Exercise instructions
Find "purple brick A7:B7" and "lime brick F2:F4" in the records below. Copy the lines holding them and every line between, exactly, and no others.
Exercise inputs below:
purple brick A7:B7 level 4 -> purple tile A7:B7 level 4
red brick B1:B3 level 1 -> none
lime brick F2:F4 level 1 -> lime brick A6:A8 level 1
End of Exercise inputs.
Exercise inputs below:
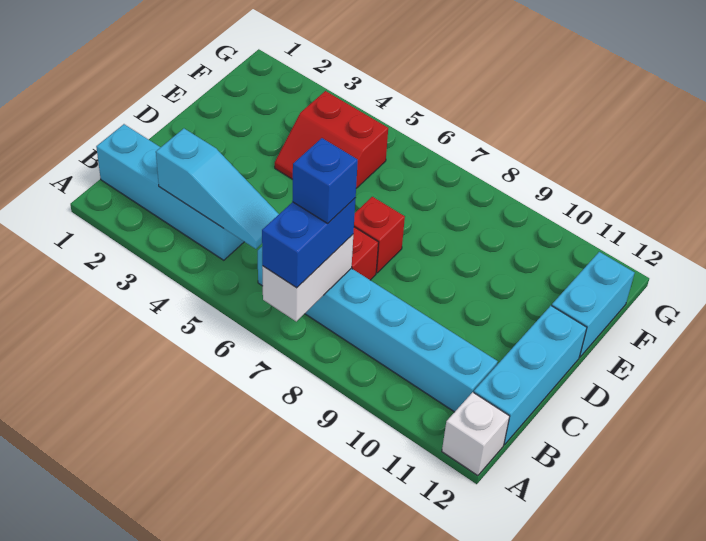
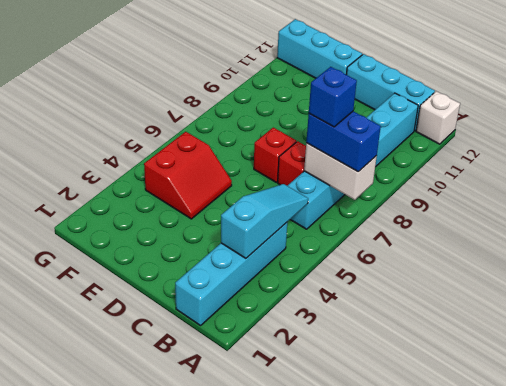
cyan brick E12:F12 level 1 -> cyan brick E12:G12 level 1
End of Exercise inputs.
Solution to this problem
purple brick A7:B7 level 4 -> purple tile A7:B7 level 4
red brick B1:B3 level 1 -> none
lime brick F2:F4 level 1 -> lime brick A6:A8 level 1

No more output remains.